TASK DIRECTIONS: When you reach the line with "R10: 1.1 (W8, W15) -> 2.2 (W8, W15)" in the data below, begin printing lines exactly, and stop once the line with "U1 pin VCC: 5V -> none" has been printed.

THE DATA:
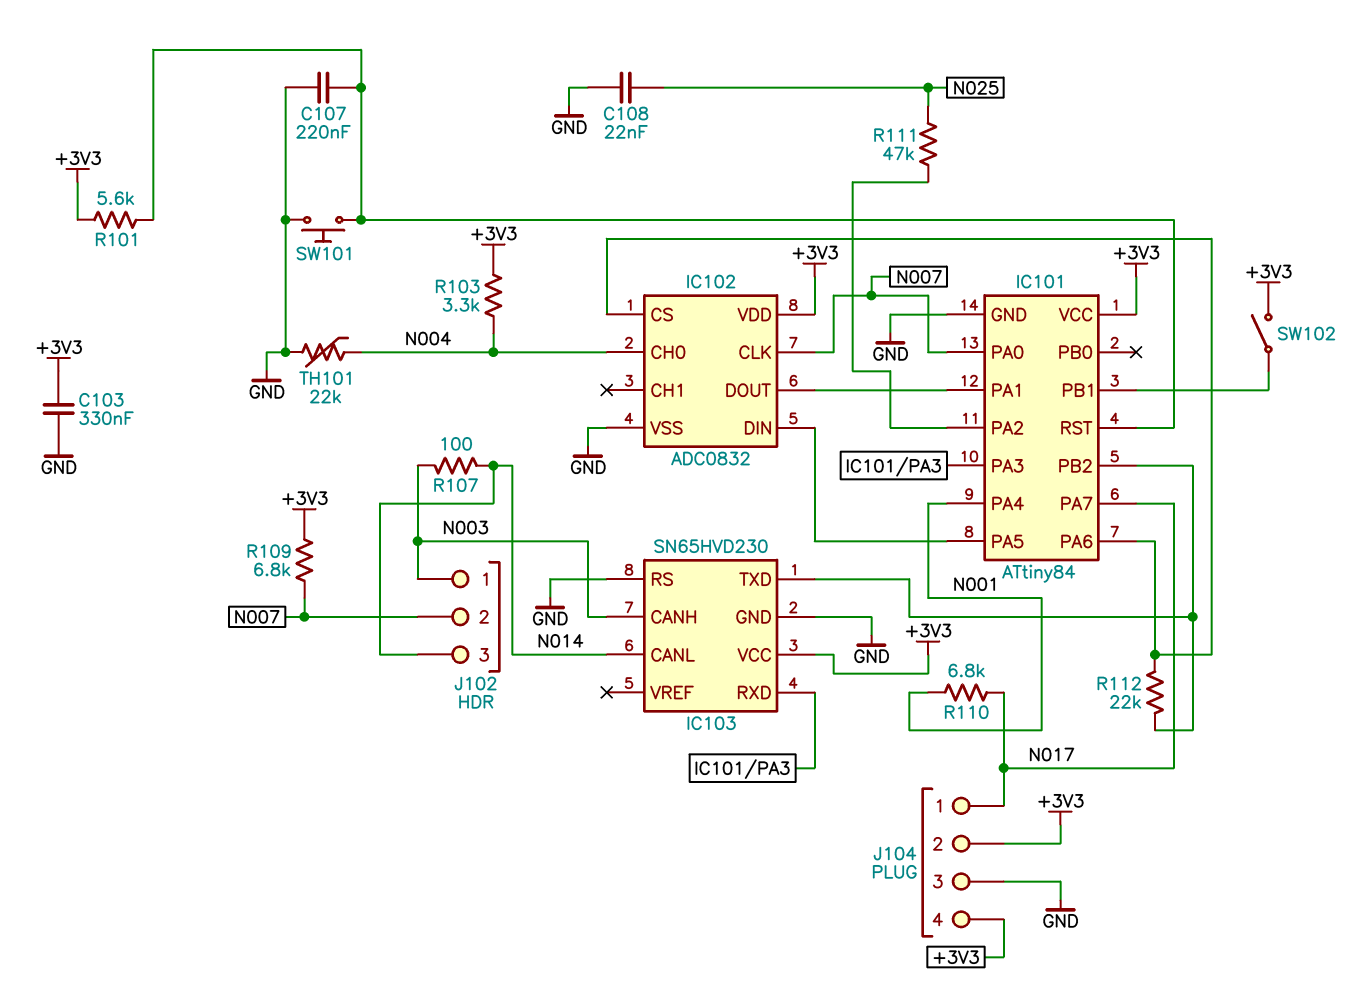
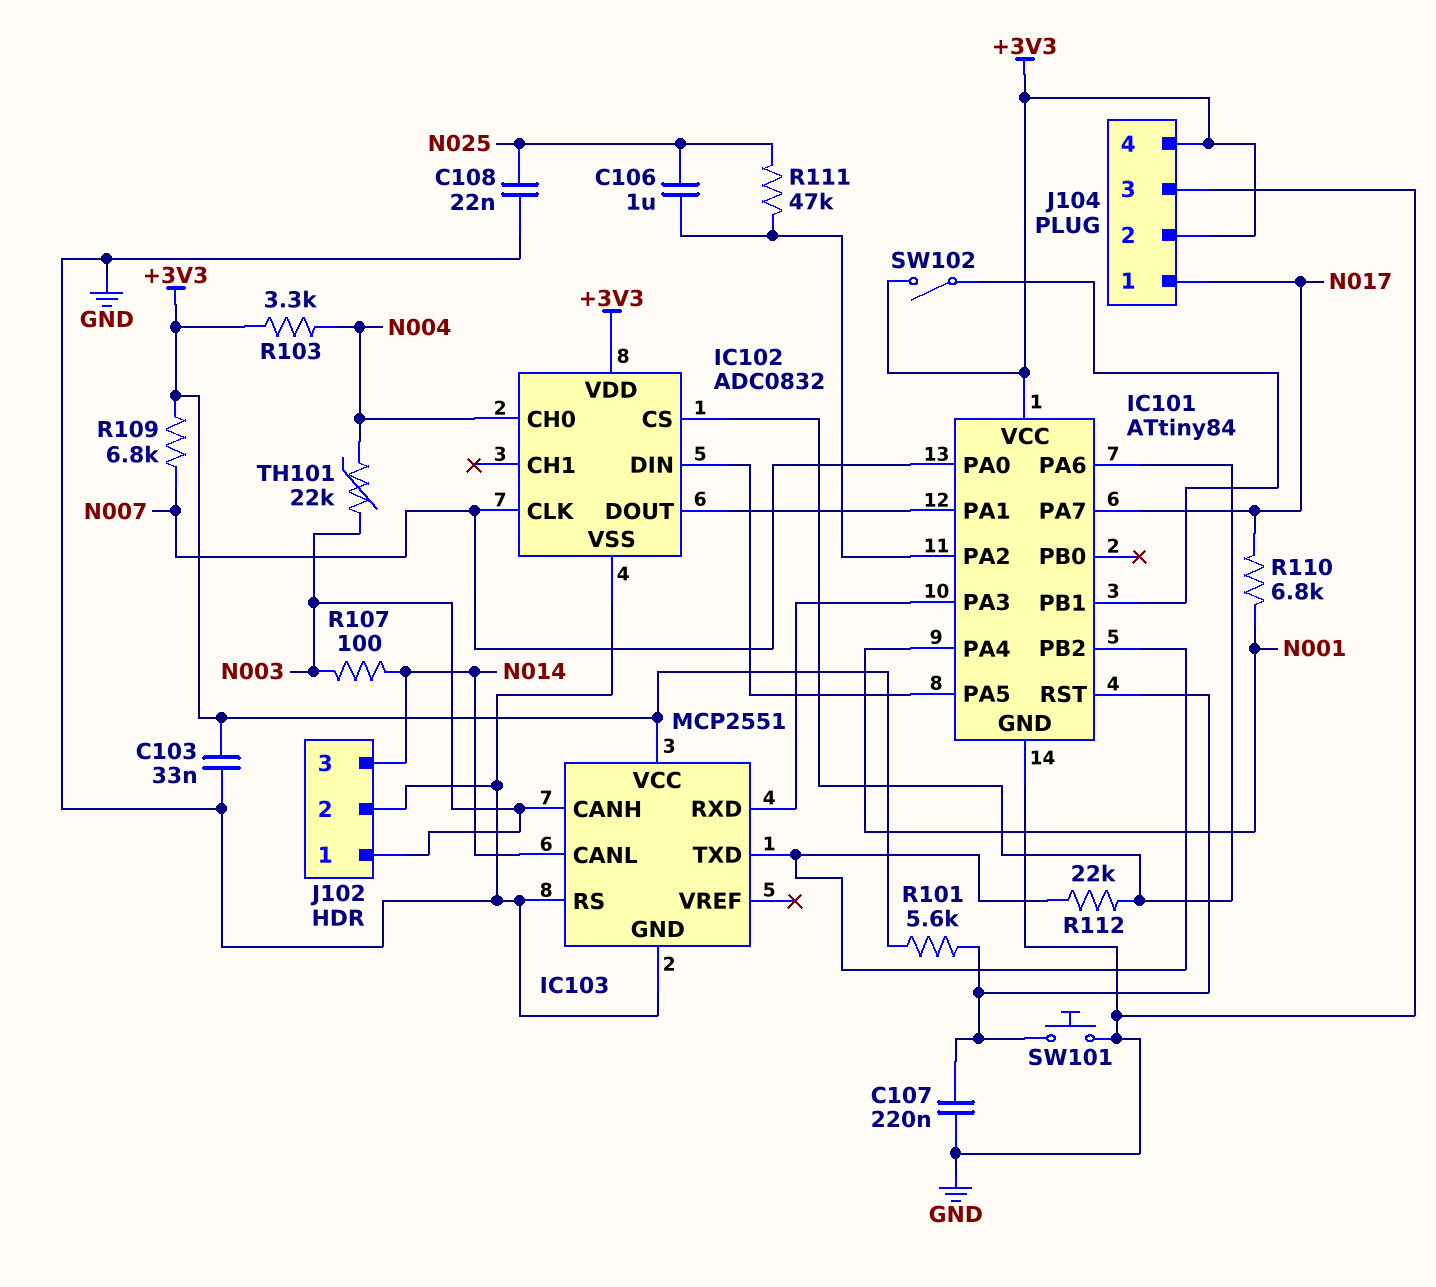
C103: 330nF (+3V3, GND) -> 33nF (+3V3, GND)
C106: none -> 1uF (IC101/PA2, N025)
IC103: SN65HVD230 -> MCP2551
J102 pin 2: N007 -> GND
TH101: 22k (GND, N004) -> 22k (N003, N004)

* * *

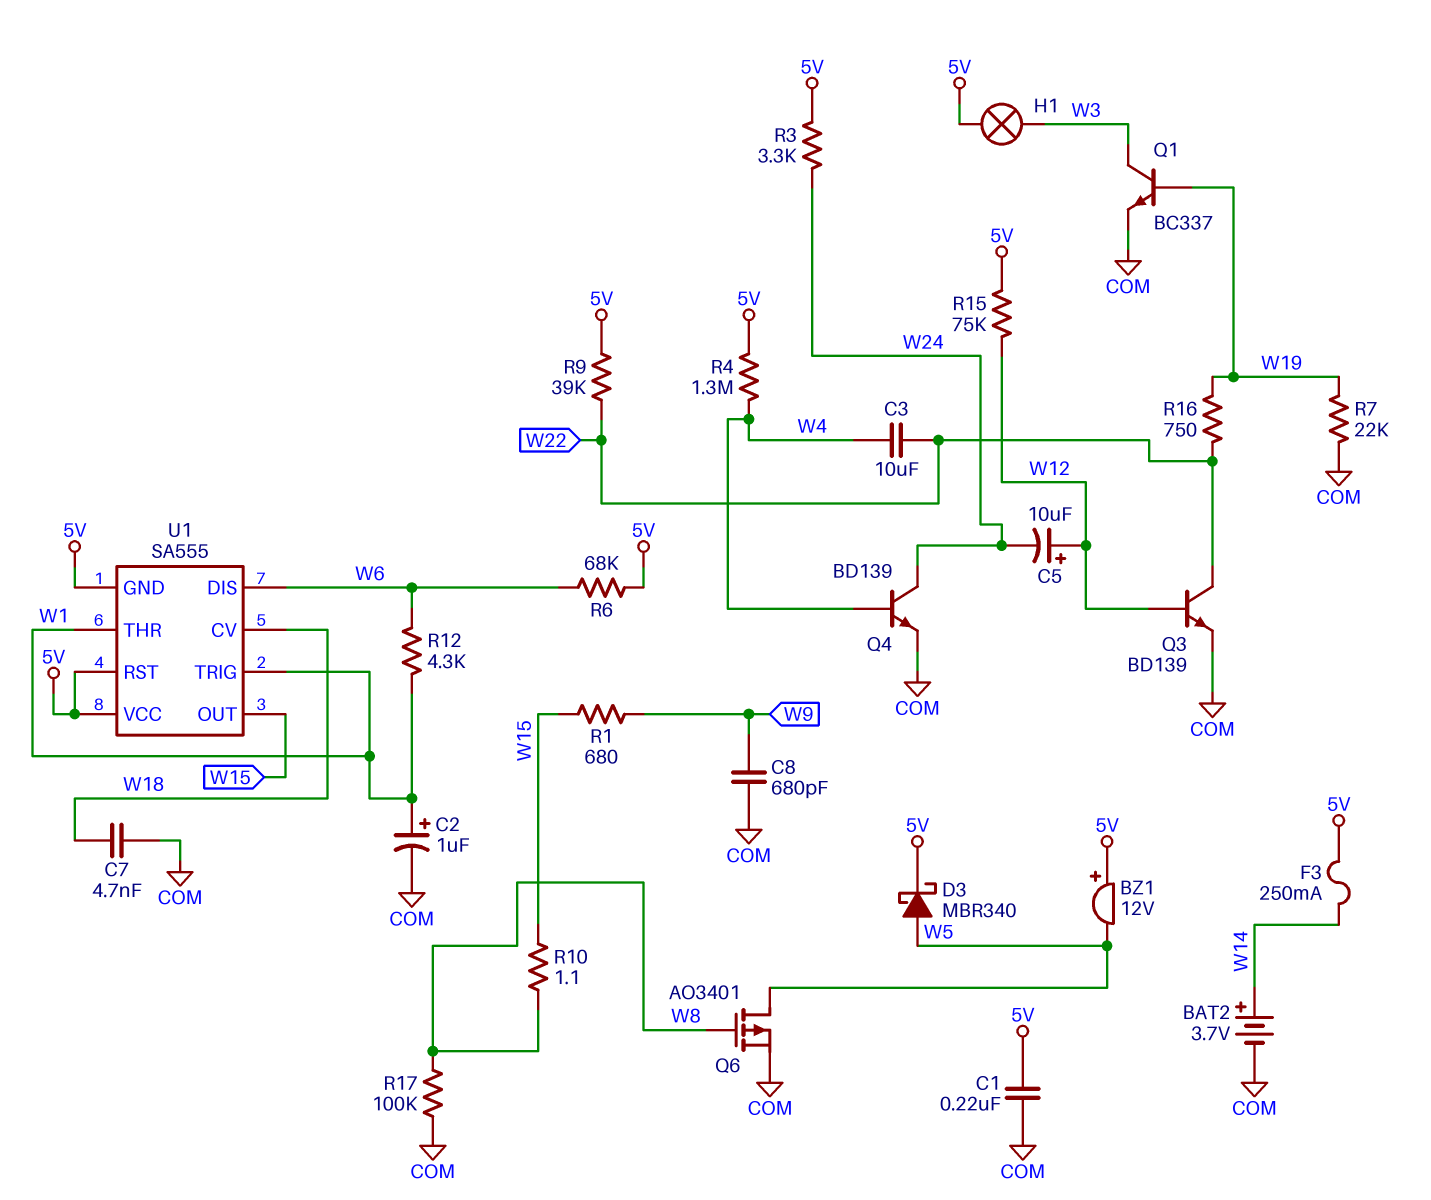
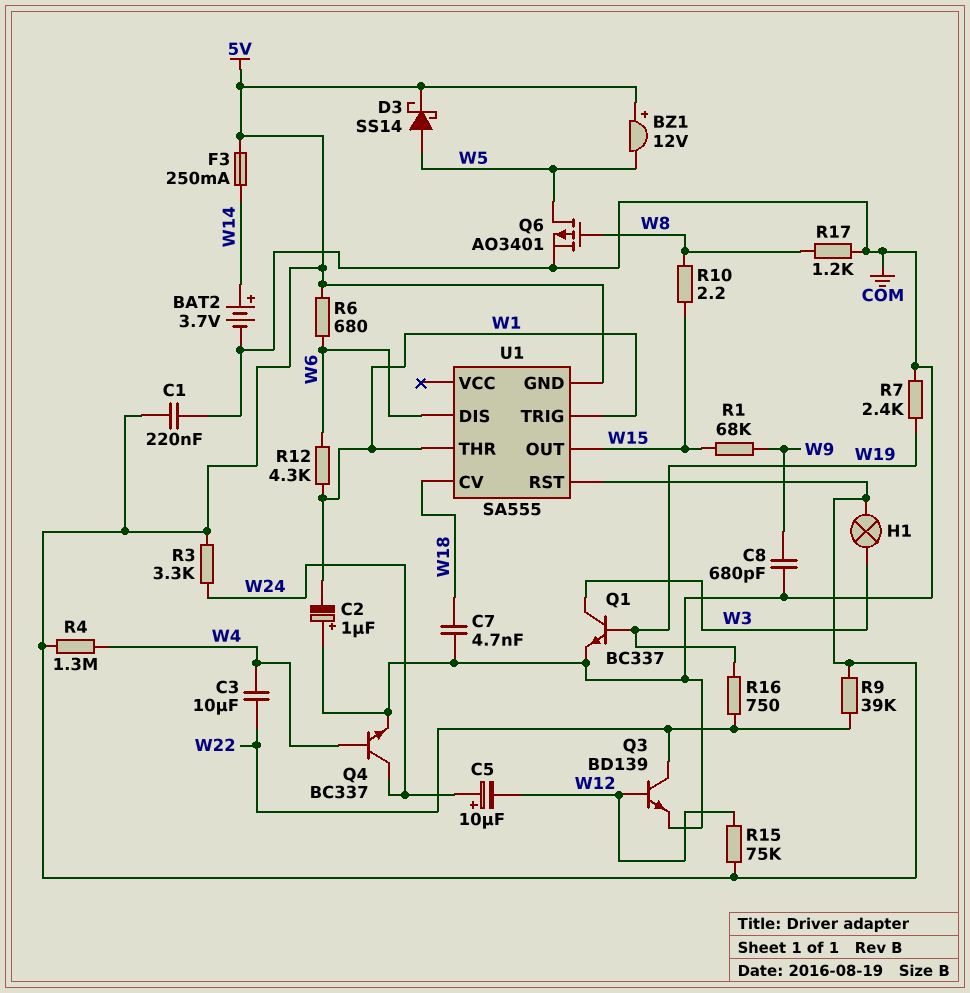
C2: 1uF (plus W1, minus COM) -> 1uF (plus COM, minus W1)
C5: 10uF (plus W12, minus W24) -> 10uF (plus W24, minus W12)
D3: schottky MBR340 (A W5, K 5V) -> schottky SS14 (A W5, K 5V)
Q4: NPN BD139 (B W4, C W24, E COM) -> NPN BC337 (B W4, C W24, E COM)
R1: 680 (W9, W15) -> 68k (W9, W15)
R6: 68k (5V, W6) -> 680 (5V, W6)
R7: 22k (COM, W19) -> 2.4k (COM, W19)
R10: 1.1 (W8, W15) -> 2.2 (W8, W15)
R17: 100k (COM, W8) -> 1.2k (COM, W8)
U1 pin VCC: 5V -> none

RESULT OF THIS TASK:
R10: 1.1 (W8, W15) -> 2.2 (W8, W15)
R17: 100k (COM, W8) -> 1.2k (COM, W8)
U1 pin VCC: 5V -> none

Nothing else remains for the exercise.